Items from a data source
☆ ☆ ☆

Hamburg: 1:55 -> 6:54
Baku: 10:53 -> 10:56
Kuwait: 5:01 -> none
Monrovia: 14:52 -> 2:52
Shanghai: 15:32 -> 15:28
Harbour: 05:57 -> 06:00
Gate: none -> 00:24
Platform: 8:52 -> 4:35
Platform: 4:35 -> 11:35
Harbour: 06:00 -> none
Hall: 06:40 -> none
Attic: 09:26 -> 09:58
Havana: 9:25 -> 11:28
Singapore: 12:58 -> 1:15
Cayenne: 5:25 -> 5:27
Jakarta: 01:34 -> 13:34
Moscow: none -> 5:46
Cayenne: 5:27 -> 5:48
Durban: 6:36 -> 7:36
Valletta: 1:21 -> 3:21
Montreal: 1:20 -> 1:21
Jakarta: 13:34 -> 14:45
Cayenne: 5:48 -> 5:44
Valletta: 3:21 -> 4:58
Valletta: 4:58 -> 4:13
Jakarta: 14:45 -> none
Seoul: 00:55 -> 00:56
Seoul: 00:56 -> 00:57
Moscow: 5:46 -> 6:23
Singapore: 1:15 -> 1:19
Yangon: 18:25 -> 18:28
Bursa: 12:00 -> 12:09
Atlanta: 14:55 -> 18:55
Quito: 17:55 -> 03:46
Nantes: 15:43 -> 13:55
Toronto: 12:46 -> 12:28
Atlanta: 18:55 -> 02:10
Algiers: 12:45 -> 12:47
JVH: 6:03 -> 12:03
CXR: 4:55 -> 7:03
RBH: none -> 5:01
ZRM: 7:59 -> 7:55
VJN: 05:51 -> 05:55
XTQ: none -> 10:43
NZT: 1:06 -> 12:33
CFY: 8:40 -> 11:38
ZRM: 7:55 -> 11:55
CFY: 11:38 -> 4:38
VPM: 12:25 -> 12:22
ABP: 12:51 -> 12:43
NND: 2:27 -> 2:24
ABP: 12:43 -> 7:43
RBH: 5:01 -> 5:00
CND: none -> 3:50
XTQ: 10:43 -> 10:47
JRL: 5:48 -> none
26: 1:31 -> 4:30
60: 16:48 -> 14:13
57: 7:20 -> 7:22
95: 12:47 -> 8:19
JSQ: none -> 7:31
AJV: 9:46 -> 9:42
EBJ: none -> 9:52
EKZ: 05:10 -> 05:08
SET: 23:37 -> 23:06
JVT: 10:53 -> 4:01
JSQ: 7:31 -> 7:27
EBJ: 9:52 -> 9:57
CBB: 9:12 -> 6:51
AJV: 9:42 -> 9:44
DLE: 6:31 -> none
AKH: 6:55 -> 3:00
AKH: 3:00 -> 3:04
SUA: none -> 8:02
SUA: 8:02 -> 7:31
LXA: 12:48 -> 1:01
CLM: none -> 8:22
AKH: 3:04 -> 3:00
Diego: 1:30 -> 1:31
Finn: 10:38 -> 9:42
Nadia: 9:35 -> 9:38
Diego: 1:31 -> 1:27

☆ ☆ ☆

### EXERCISE PROMPT:
Repeat the lines above word for word.

### WRITTEN ANSWER:
Hamburg: 1:55 -> 6:54
Baku: 10:53 -> 10:56
Kuwait: 5:01 -> none
Monrovia: 14:52 -> 2:52
Shanghai: 15:32 -> 15:28
Harbour: 05:57 -> 06:00
Gate: none -> 00:24
Platform: 8:52 -> 4:35
Platform: 4:35 -> 11:35
Harbour: 06:00 -> none
Hall: 06:40 -> none
Attic: 09:26 -> 09:58
Havana: 9:25 -> 11:28
Singapore: 12:58 -> 1:15
Cayenne: 5:25 -> 5:27
Jakarta: 01:34 -> 13:34
Moscow: none -> 5:46
Cayenne: 5:27 -> 5:48
Durban: 6:36 -> 7:36
Valletta: 1:21 -> 3:21
Montreal: 1:20 -> 1:21
Jakarta: 13:34 -> 14:45
Cayenne: 5:48 -> 5:44
Valletta: 3:21 -> 4:58
Valletta: 4:58 -> 4:13
Jakarta: 14:45 -> none
Seoul: 00:55 -> 00:56
Seoul: 00:56 -> 00:57
Moscow: 5:46 -> 6:23
Singapore: 1:15 -> 1:19
Yangon: 18:25 -> 18:28
Bursa: 12:00 -> 12:09
Atlanta: 14:55 -> 18:55
Quito: 17:55 -> 03:46
Nantes: 15:43 -> 13:55
Toronto: 12:46 -> 12:28
Atlanta: 18:55 -> 02:10
Algiers: 12:45 -> 12:47
JVH: 6:03 -> 12:03
CXR: 4:55 -> 7:03
RBH: none -> 5:01
ZRM: 7:59 -> 7:55
VJN: 05:51 -> 05:55
XTQ: none -> 10:43
NZT: 1:06 -> 12:33
CFY: 8:40 -> 11:38
ZRM: 7:55 -> 11:55
CFY: 11:38 -> 4:38
VPM: 12:25 -> 12:22
ABP: 12:51 -> 12:43
NND: 2:27 -> 2:24
ABP: 12:43 -> 7:43
RBH: 5:01 -> 5:00
CND: none -> 3:50
XTQ: 10:43 -> 10:47
JRL: 5:48 -> none
26: 1:31 -> 4:30
60: 16:48 -> 14:13
57: 7:20 -> 7:22
95: 12:47 -> 8:19
JSQ: none -> 7:31
AJV: 9:46 -> 9:42
EBJ: none -> 9:52
EKZ: 05:10 -> 05:08
SET: 23:37 -> 23:06
JVT: 10:53 -> 4:01
JSQ: 7:31 -> 7:27
EBJ: 9:52 -> 9:57
CBB: 9:12 -> 6:51
AJV: 9:42 -> 9:44
DLE: 6:31 -> none
AKH: 6:55 -> 3:00
AKH: 3:00 -> 3:04
SUA: none -> 8:02
SUA: 8:02 -> 7:31
LXA: 12:48 -> 1:01
CLM: none -> 8:22
AKH: 3:04 -> 3:00
Diego: 1:30 -> 1:31
Finn: 10:38 -> 9:42
Nadia: 9:35 -> 9:38
Diego: 1:31 -> 1:27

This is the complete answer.